§ **WHAT THE TASK REQUIRES**:
Copy out the lines beginning with the one that contains "SERVO2 pin PWM: D3 -> TX" and ending with the last line below, exactly as they stand. Pictures are not copied.

§ **LISTED RECORDS**:

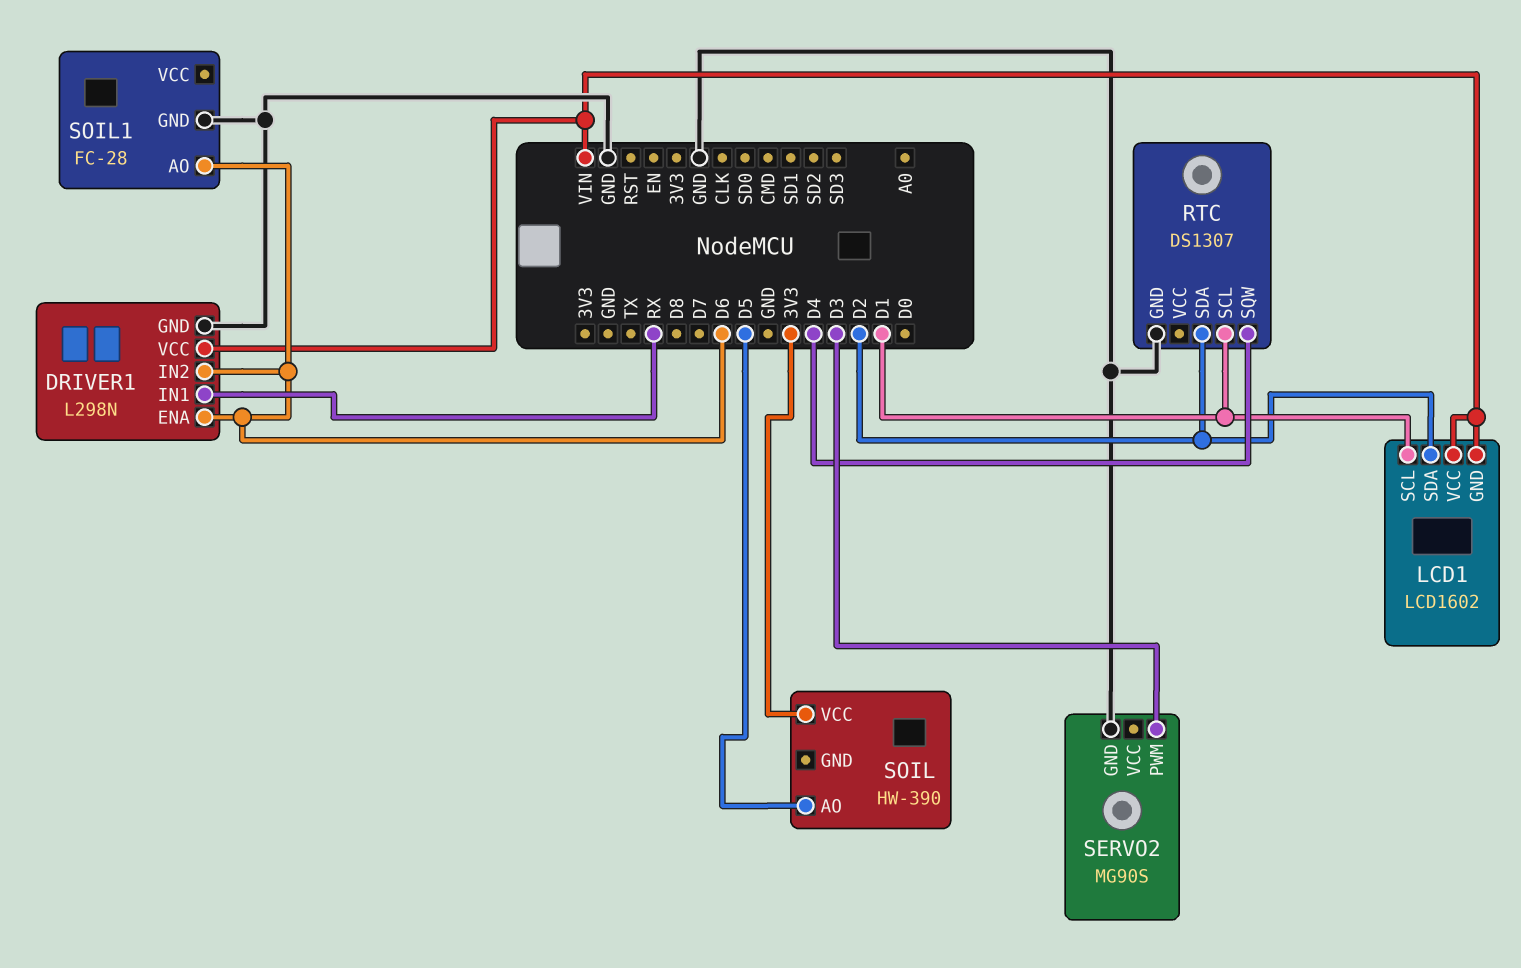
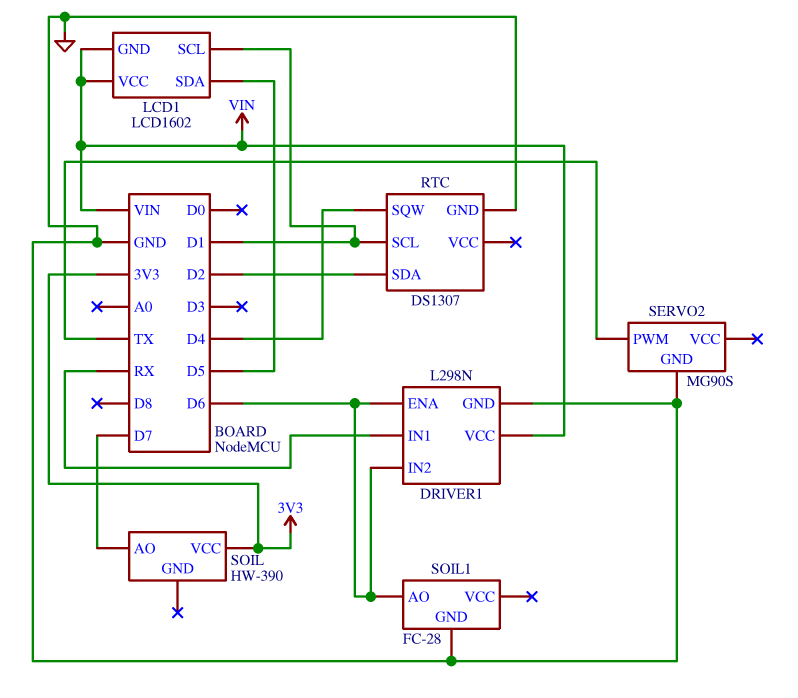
LCD1 pin SDA: D2 -> D5
SERVO2 pin PWM: D3 -> TX
SOIL pin AO: D5 -> D7

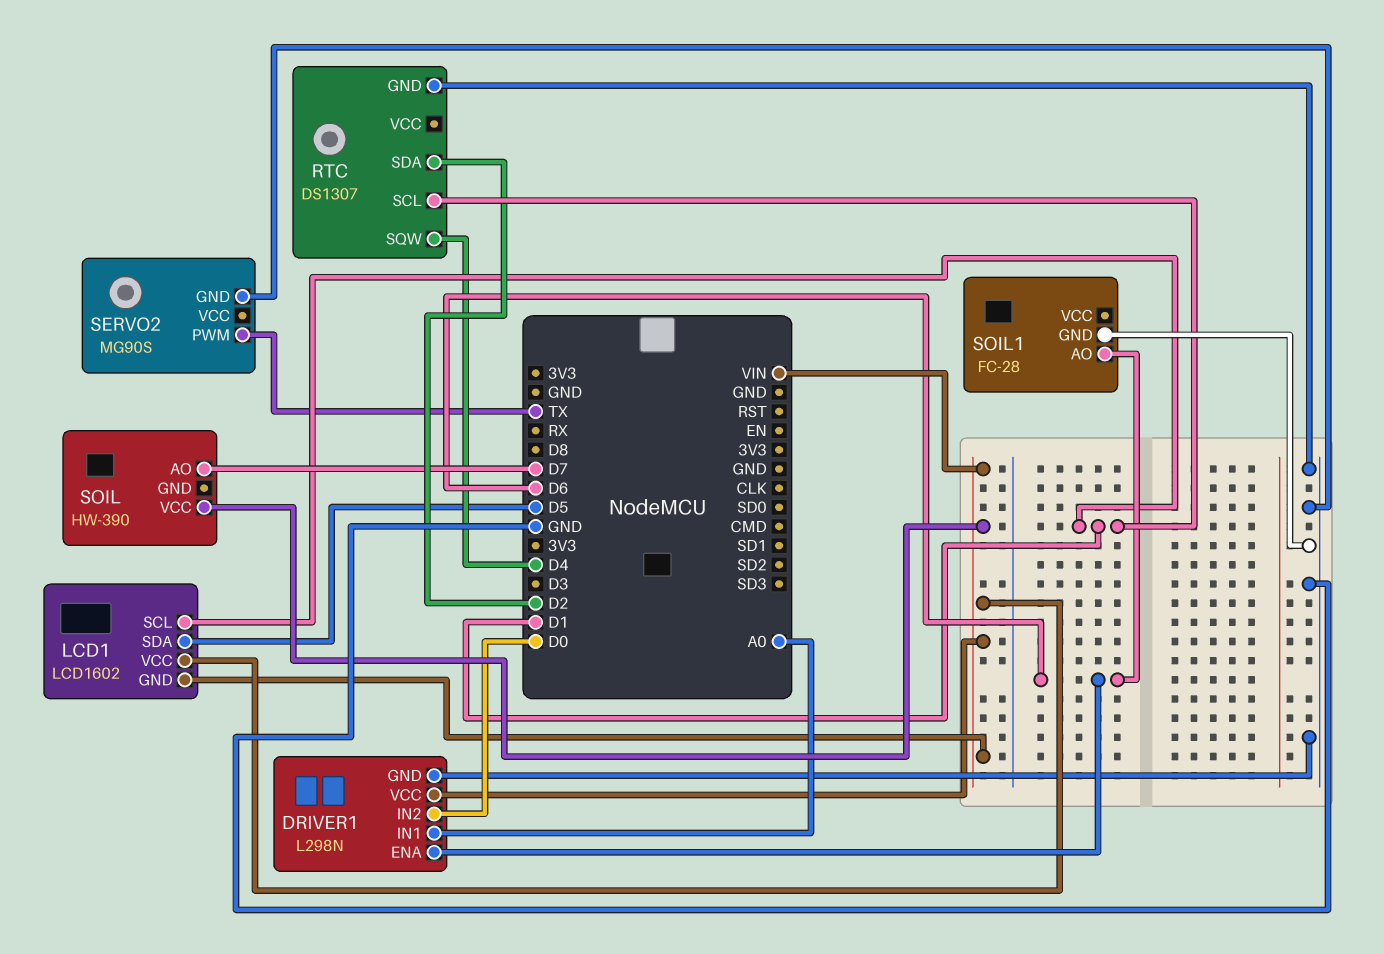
DRIVER1 pin IN1: RX -> A0
DRIVER1 pin IN2: D6 -> D0
SOIL pin VCC: 3V3 -> VIN

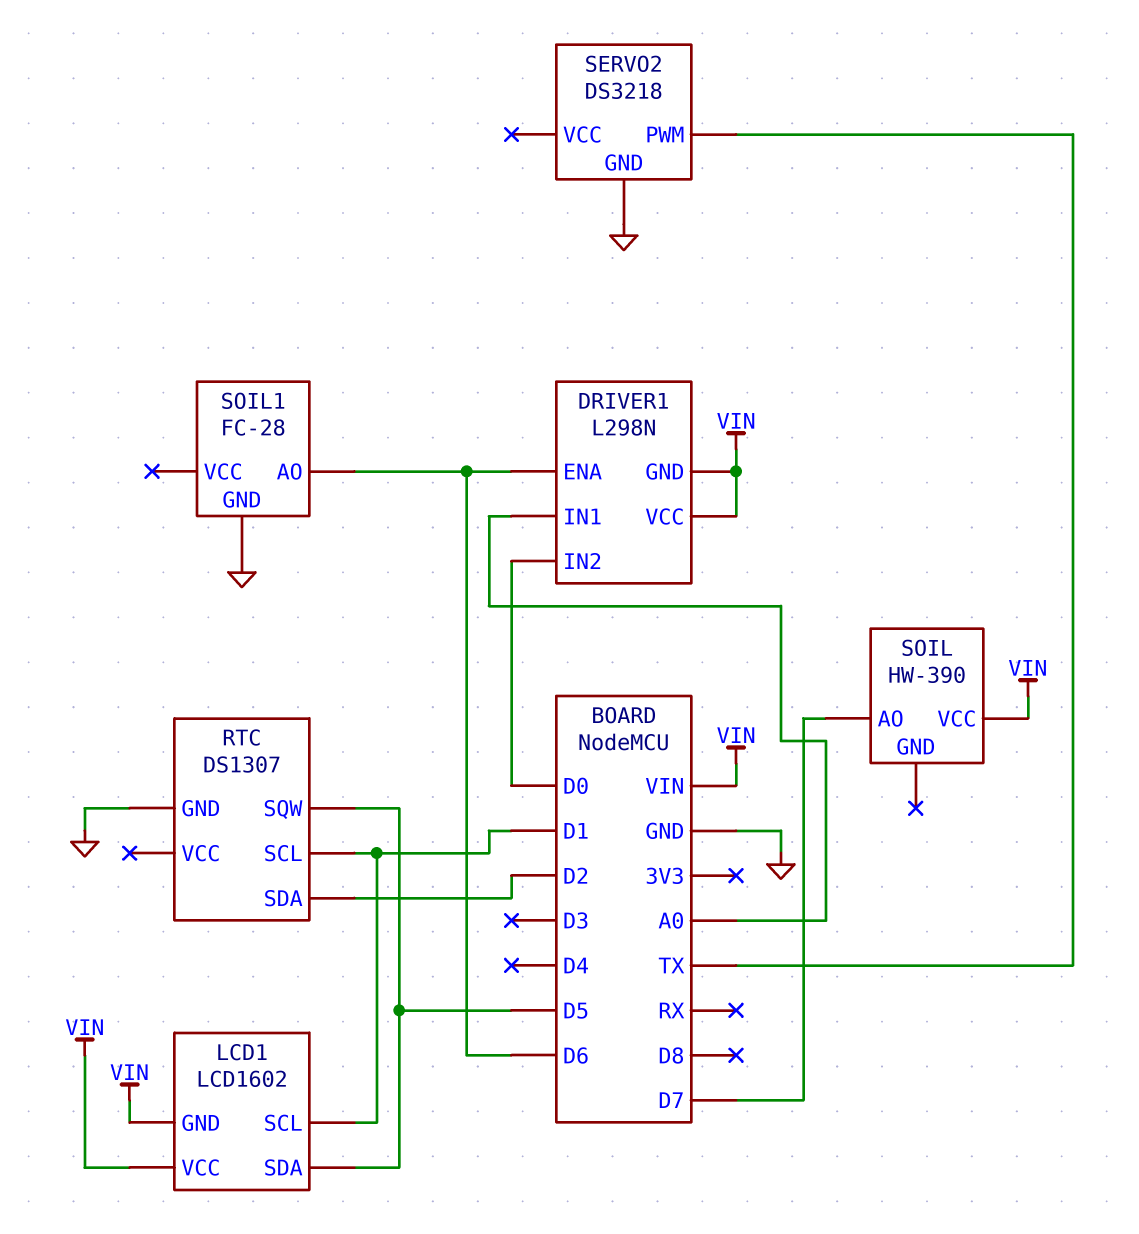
DRIVER1 pin GND: GND -> VIN
RTC pin SQW: D4 -> D5
SERVO2: MG90S -> DS3218

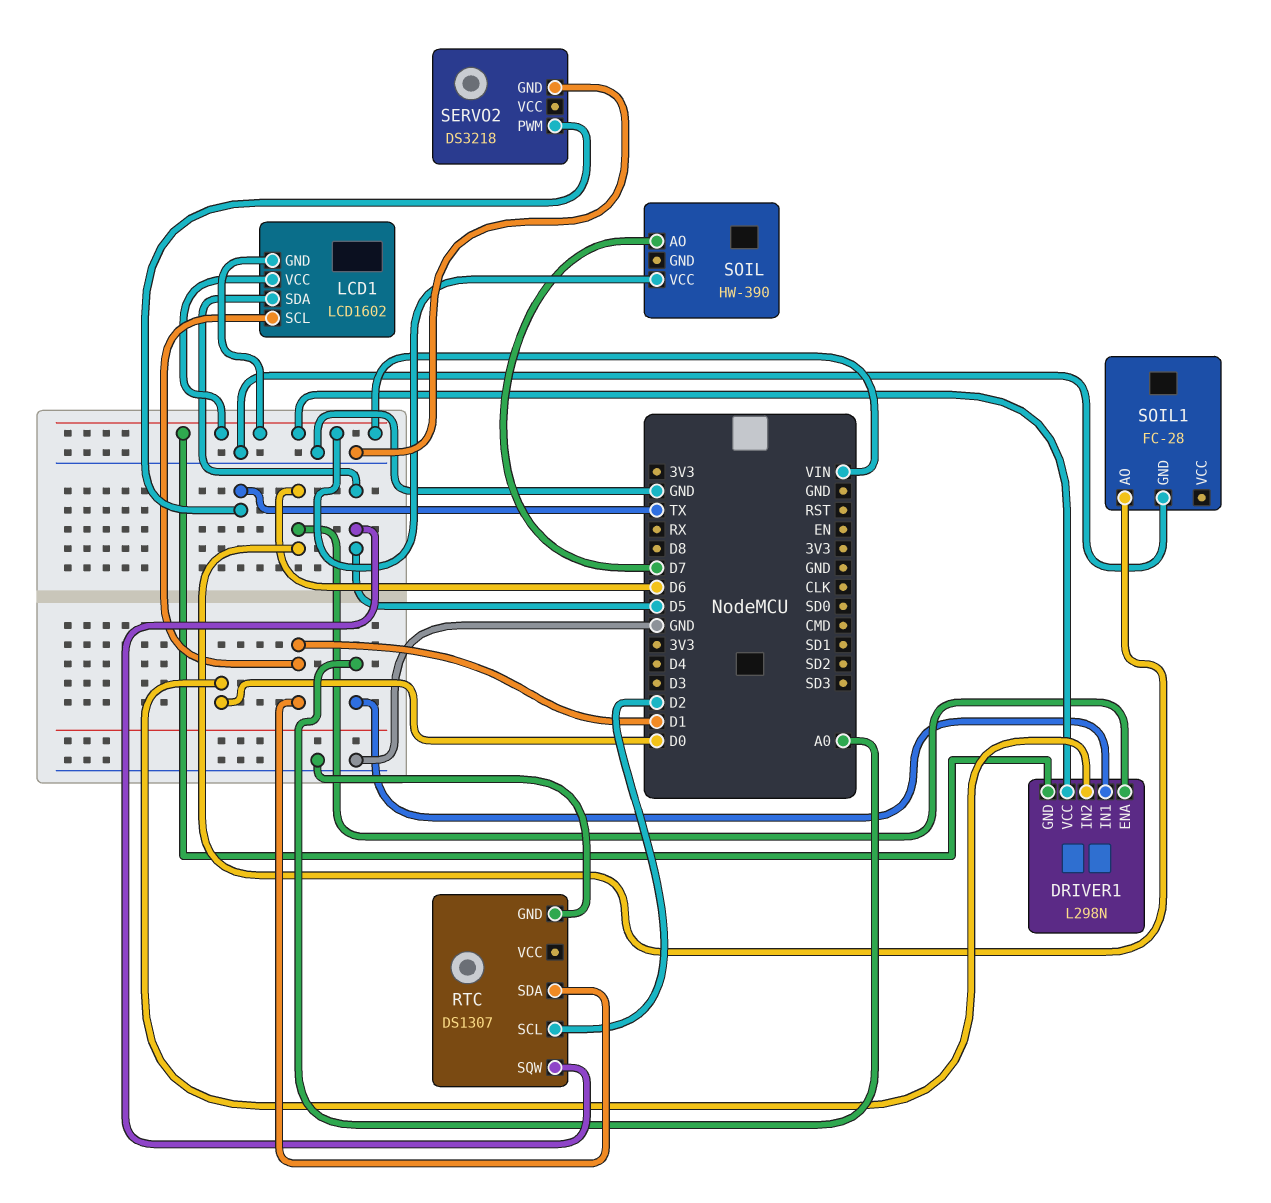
RTC pin SCL: D1 -> D2
RTC pin SDA: D2 -> D1

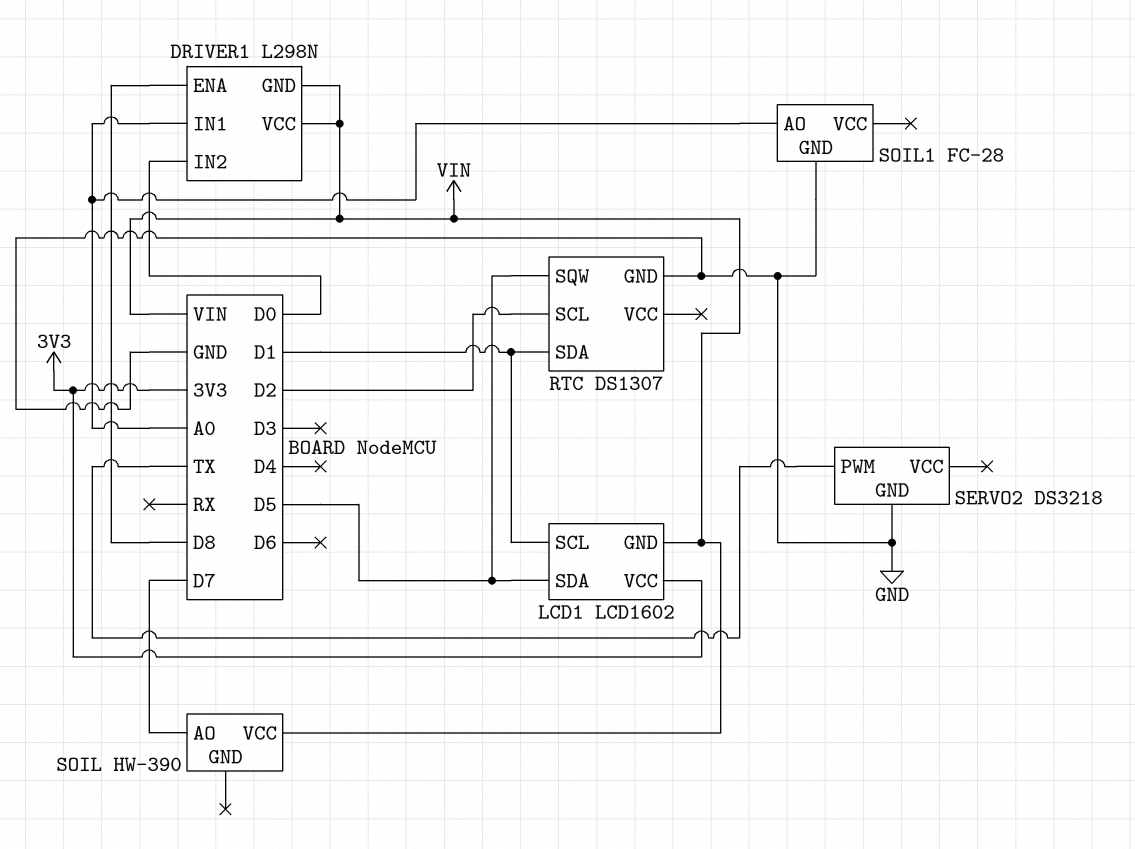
DRIVER1 pin ENA: D6 -> D8
LCD1 pin VCC: VIN -> 3V3
SOIL1 pin AO: D6 -> A0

§ **ANSWER AREA**:
SERVO2 pin PWM: D3 -> TX
SOIL pin AO: D5 -> D7

DRIVER1 pin IN1: RX -> A0
DRIVER1 pin IN2: D6 -> D0
SOIL pin VCC: 3V3 -> VIN

DRIVER1 pin GND: GND -> VIN
RTC pin SQW: D4 -> D5
SERVO2: MG90S -> DS3218

RTC pin SCL: D1 -> D2
RTC pin SDA: D2 -> D1

DRIVER1 pin ENA: D6 -> D8
LCD1 pin VCC: VIN -> 3V3
SOIL1 pin AO: D6 -> A0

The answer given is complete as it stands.